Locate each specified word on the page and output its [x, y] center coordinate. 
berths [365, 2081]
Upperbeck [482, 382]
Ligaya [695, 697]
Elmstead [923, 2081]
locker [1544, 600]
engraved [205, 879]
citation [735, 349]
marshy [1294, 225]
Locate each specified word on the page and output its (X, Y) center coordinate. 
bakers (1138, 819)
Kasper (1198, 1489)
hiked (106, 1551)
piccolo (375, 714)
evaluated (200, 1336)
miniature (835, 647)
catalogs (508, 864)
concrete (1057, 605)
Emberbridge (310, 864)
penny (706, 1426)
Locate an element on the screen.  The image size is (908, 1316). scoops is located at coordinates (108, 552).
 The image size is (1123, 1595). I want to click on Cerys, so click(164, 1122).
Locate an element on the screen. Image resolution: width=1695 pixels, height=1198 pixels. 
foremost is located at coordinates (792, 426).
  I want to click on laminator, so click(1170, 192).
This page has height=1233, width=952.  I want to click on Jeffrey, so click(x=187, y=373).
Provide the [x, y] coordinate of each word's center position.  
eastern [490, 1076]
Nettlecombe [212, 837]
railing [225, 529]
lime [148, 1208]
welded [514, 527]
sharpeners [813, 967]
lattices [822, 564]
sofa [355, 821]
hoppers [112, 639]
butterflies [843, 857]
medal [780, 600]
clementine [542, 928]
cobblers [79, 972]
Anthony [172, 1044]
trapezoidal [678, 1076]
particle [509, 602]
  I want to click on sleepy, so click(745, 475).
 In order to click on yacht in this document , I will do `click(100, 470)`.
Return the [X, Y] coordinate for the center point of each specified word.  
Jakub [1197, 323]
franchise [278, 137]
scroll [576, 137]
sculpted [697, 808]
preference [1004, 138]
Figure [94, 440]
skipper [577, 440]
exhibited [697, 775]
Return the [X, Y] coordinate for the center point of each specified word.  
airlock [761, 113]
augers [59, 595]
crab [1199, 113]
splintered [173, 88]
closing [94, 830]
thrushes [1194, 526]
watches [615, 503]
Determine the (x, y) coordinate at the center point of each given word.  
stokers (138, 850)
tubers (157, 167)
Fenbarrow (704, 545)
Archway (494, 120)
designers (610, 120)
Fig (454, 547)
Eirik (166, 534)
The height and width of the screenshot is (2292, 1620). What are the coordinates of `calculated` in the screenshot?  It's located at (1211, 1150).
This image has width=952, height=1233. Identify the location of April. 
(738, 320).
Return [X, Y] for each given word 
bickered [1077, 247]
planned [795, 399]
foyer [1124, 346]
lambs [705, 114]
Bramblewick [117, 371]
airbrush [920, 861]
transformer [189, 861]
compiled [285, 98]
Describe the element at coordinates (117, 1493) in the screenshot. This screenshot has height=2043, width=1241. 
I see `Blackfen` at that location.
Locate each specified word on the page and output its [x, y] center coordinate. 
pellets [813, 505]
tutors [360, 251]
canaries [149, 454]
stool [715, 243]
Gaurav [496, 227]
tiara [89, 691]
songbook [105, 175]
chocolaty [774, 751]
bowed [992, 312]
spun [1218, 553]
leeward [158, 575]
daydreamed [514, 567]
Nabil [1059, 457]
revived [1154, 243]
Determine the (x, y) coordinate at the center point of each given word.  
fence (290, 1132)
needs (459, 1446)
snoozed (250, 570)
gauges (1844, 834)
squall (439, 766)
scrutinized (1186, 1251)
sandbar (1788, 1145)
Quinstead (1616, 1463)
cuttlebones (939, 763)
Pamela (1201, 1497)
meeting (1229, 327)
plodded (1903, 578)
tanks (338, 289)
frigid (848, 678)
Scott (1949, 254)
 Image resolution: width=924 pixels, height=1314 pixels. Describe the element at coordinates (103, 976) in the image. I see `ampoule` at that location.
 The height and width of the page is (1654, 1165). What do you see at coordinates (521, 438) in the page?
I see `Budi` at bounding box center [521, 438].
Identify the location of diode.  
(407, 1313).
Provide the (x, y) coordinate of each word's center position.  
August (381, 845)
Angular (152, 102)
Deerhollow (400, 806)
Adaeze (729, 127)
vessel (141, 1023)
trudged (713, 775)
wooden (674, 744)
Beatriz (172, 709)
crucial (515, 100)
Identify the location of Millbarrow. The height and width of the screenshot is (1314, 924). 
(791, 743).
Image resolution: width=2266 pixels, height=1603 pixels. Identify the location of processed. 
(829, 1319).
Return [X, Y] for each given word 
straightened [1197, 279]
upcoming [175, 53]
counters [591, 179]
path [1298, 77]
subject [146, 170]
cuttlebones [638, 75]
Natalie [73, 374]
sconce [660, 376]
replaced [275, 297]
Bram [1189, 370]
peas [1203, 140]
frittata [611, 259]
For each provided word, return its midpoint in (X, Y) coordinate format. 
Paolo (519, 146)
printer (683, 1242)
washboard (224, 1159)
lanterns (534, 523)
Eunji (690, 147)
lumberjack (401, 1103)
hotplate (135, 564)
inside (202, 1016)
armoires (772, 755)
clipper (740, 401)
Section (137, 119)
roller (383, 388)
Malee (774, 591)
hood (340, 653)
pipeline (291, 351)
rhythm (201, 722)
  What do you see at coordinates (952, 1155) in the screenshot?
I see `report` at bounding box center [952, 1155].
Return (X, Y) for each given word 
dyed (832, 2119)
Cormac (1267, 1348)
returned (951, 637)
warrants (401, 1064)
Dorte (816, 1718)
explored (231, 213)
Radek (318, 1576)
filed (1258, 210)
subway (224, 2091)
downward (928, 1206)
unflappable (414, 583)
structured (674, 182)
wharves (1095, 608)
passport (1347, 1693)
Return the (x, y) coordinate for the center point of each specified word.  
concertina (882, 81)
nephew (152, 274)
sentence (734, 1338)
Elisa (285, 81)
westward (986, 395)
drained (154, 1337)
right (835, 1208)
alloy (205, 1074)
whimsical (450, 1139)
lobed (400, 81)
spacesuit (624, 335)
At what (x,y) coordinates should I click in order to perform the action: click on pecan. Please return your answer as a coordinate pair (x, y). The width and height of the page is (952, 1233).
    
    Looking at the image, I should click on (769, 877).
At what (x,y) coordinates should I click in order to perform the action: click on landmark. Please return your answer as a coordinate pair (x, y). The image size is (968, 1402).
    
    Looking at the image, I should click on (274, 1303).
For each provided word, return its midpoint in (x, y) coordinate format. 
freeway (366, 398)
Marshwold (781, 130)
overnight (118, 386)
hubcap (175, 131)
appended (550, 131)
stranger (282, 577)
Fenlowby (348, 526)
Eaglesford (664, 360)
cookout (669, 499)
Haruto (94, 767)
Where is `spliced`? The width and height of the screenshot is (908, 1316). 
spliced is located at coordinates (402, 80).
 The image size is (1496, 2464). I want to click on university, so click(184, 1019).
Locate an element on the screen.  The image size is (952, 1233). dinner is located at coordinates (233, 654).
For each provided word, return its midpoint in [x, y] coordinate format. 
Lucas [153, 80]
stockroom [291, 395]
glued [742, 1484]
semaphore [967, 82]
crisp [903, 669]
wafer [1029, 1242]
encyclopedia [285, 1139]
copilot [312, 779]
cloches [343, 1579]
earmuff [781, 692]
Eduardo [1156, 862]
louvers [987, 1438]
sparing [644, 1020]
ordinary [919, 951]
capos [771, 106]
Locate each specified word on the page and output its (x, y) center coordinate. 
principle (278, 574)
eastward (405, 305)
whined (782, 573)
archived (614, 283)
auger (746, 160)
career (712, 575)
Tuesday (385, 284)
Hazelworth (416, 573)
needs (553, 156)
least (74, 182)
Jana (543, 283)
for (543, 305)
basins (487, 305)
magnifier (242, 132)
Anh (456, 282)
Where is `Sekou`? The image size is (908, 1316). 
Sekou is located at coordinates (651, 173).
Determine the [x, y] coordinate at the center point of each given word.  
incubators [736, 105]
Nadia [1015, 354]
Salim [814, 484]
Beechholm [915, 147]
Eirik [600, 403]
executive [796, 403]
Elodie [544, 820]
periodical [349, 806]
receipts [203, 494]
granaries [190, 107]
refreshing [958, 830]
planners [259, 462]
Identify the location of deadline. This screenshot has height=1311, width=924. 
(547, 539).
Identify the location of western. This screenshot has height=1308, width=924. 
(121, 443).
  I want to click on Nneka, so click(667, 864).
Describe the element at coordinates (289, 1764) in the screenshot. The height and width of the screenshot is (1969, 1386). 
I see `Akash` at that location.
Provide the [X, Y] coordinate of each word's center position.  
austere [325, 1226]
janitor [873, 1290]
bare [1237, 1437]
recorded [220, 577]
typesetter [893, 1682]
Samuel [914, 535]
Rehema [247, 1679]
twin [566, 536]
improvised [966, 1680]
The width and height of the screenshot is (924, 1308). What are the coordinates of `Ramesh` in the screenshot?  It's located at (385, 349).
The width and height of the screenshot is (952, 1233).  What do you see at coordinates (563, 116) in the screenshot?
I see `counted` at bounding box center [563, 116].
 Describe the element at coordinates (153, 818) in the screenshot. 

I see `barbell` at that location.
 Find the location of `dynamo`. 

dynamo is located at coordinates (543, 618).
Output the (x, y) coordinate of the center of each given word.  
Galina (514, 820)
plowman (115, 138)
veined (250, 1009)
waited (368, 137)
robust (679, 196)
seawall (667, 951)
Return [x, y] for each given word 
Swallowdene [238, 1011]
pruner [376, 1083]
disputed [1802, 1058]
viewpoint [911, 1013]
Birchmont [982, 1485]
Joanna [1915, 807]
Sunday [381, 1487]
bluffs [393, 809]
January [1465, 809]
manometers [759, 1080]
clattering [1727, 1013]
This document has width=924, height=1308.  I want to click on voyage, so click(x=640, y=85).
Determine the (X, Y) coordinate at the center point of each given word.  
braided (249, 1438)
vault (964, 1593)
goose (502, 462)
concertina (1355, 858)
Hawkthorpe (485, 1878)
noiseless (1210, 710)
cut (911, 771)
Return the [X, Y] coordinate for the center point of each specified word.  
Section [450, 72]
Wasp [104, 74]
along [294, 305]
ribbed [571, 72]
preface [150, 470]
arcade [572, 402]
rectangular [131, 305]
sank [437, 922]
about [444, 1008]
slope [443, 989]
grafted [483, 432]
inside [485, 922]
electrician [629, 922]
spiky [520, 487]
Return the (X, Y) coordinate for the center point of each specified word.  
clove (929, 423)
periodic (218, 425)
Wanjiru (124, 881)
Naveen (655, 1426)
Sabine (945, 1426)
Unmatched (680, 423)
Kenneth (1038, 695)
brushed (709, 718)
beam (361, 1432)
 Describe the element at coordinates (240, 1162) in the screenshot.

▶ What you will do: Recast the stretch of the entries above that opens with the line containing "overnight (118, 386)" and closes with the line containing "least (74, 182)", both included, as a numbered list, leaving out any blank lines.

▶ Result of this task:
1. overnight (118, 386)
2. hubcap (175, 131)
3. appended (550, 131)
4. stranger (282, 577)
5. Fenlowby (348, 526)
6. Eaglesford (664, 360)
7. cookout (669, 499)
8. Haruto (94, 767)
9. Where is `spliced`? The width and height of the screenshot is (908, 1316). 
10. spliced is located at coordinates (402, 80).
11.  The image size is (1496, 2464). I want to click on university, so click(184, 1019).
12. Locate an element on the screen.  The image size is (952, 1233). dinner is located at coordinates (233, 654).
13. For each provided word, return its midpoint in [x, y] coordinate format. 
14. Lucas [153, 80]
15. stockroom [291, 395]
16. glued [742, 1484]
17. semaphore [967, 82]
18. crisp [903, 669]
19. wafer [1029, 1242]
20. encyclopedia [285, 1139]
21. copilot [312, 779]
22. cloches [343, 1579]
23. earmuff [781, 692]
24. Eduardo [1156, 862]
25. louvers [987, 1438]
26. sparing [644, 1020]
27. ordinary [919, 951]
28. capos [771, 106]
29. Locate each specified word on the page and output its (x, y) center coordinate. 
30. principle (278, 574)
31. eastward (405, 305)
32. whined (782, 573)
33. archived (614, 283)
34. auger (746, 160)
35. career (712, 575)
36. Tuesday (385, 284)
37. Hazelworth (416, 573)
38. needs (553, 156)
39. least (74, 182)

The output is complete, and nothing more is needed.